[Given data Boundary: Start]
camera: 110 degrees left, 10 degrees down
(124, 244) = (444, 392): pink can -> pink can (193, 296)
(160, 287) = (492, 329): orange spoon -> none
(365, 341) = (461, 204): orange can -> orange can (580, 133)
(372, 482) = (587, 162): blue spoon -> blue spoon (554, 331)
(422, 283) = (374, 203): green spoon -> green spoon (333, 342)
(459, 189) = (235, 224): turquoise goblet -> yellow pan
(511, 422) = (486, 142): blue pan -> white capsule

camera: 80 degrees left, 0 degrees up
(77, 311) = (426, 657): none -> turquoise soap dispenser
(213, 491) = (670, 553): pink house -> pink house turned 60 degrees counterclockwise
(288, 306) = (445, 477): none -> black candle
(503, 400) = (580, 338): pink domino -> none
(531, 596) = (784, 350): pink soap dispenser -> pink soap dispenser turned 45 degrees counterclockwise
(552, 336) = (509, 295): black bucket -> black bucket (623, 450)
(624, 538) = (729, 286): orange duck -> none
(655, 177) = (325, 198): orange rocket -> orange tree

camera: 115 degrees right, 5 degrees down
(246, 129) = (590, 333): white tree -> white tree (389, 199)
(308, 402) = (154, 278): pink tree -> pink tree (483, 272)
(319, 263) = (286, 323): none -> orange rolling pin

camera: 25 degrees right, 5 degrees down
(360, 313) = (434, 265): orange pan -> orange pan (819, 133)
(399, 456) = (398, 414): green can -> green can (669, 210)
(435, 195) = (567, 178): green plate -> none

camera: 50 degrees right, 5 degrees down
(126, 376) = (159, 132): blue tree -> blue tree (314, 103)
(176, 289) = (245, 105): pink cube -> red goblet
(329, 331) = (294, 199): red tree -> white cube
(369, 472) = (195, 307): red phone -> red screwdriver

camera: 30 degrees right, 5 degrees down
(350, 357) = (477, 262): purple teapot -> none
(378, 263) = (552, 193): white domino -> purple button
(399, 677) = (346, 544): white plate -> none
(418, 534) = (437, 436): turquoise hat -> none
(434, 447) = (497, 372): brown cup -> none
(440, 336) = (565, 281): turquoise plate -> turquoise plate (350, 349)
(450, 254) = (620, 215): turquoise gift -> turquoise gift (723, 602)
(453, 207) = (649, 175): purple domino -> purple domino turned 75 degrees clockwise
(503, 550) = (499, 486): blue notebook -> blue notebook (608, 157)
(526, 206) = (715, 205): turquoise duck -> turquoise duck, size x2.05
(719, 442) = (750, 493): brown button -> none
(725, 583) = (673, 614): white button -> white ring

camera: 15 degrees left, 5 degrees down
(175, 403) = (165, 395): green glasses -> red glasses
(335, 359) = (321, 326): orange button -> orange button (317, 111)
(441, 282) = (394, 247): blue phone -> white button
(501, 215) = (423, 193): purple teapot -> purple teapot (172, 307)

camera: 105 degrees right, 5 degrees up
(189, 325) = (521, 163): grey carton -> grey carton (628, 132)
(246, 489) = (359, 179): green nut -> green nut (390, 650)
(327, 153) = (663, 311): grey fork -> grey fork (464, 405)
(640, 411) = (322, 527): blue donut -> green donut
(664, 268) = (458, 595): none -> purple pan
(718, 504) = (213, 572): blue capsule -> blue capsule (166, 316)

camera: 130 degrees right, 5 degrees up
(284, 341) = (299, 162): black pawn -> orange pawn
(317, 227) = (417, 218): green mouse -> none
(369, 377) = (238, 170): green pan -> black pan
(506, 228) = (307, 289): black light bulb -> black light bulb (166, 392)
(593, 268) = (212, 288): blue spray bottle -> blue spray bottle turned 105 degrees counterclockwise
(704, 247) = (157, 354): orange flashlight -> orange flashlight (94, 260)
[Given data Boundary: End]
Exercise brief: Run a filter over the data above and keep each line that contains the word "right".

Written response:
camera: 115 degrees right, 5 degrees down
camera: 25 degrees right, 5 degrees down
camera: 50 degrees right, 5 degrees down
camera: 30 degrees right, 5 degrees down
camera: 105 degrees right, 5 degrees up
camera: 130 degrees right, 5 degrees up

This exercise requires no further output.